[Difference listings]
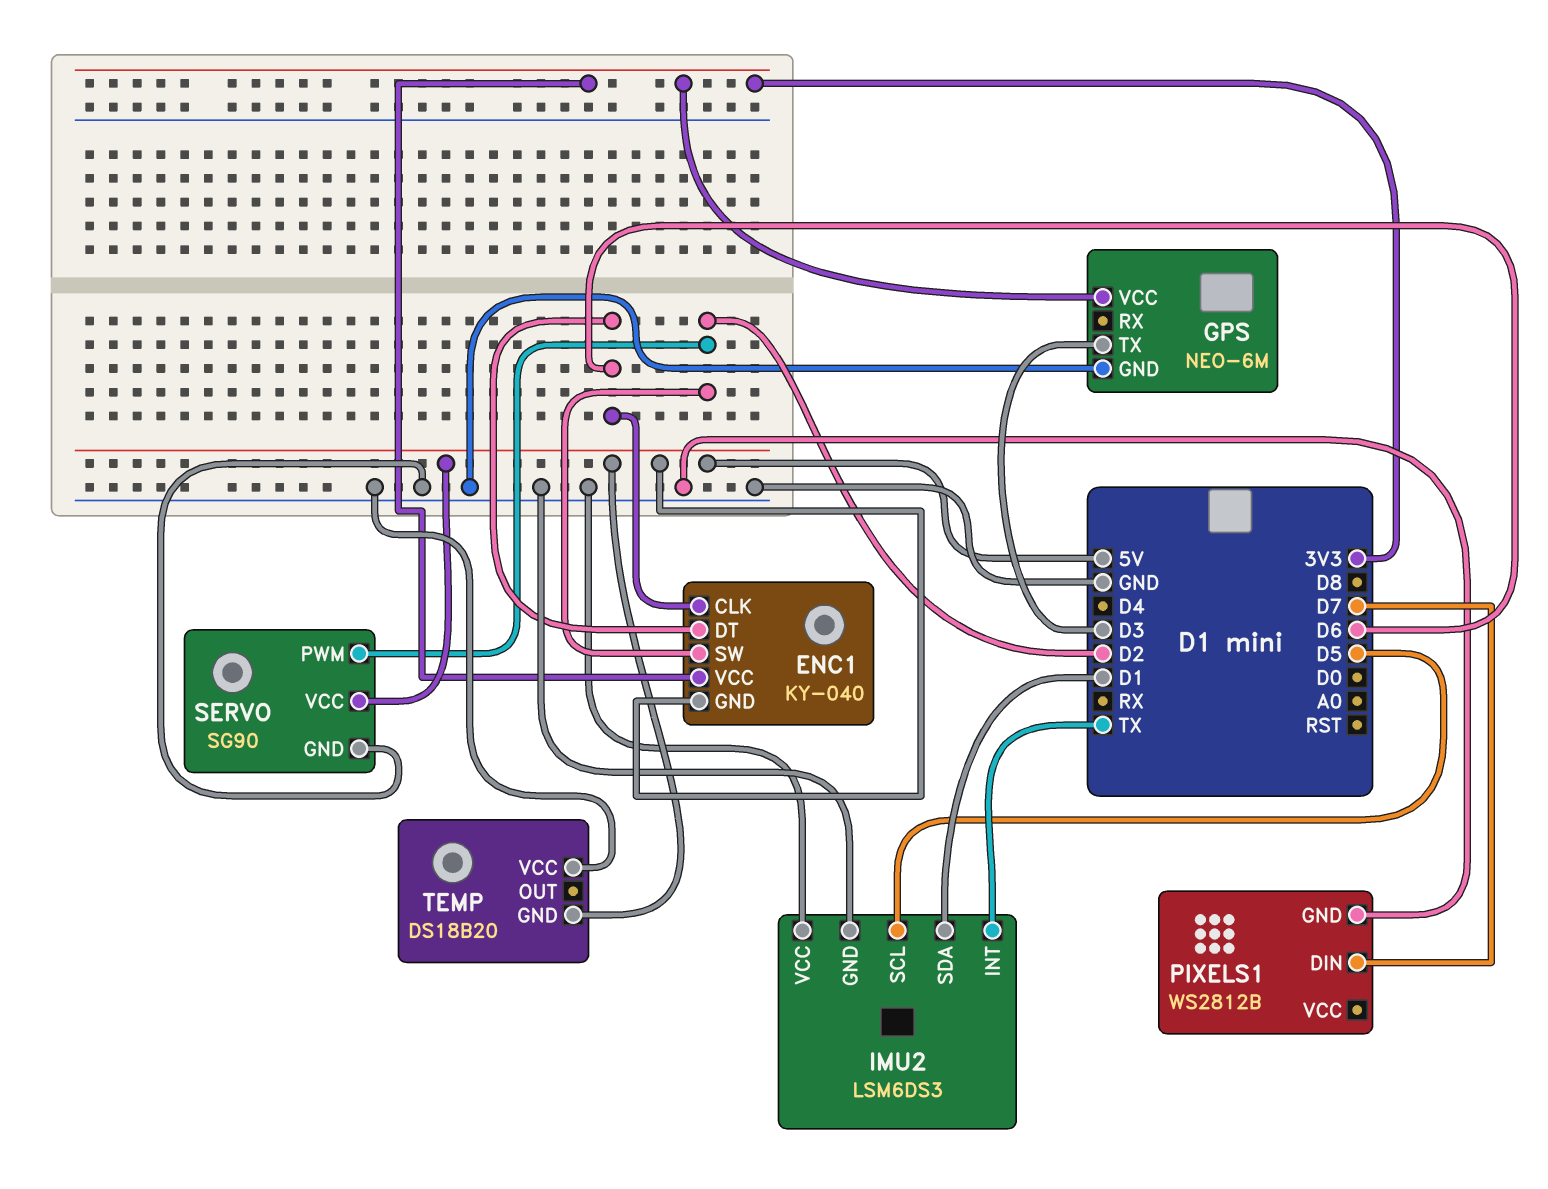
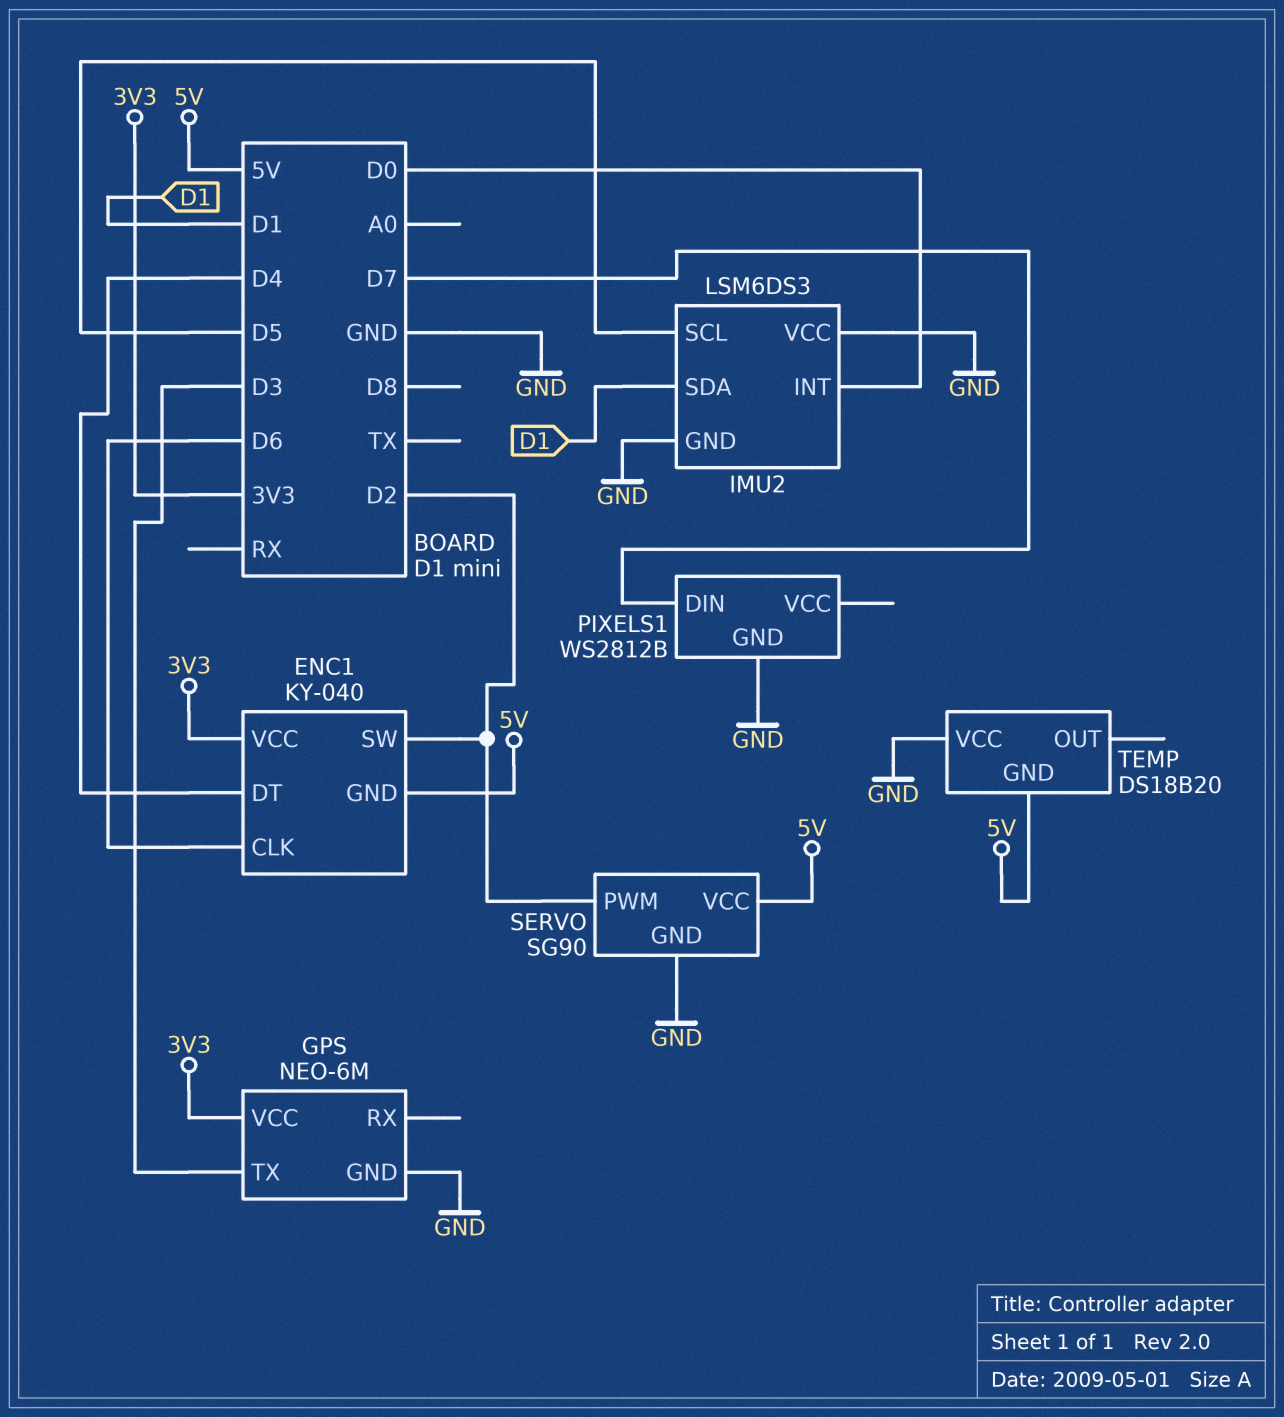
ENC1 pin DT: D6 -> D4
IMU2 pin INT: TX -> D0

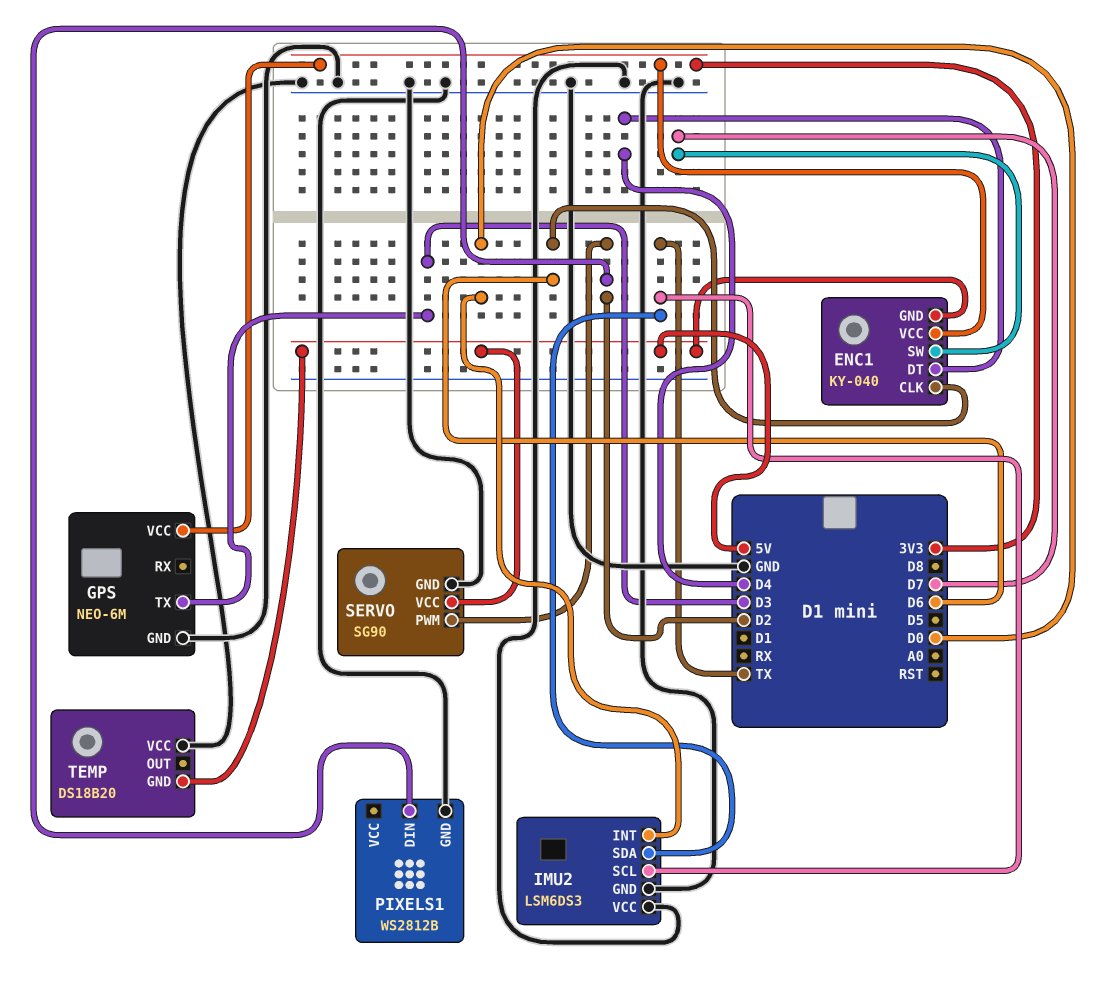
ENC1 pin SW: D2 -> D7
IMU2 pin SCL: D5 -> TX
IMU2 pin SDA: D1 -> TX
PIXELS1 pin DIN: D7 -> D2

Task item: Nothing should be returned except the lines from the one containing "IMU2 pin SCL: D5 -> TX" through the last line of the data, each restated word for word.

Response for this exercise:
IMU2 pin SCL: D5 -> TX
IMU2 pin SDA: D1 -> TX
PIXELS1 pin DIN: D7 -> D2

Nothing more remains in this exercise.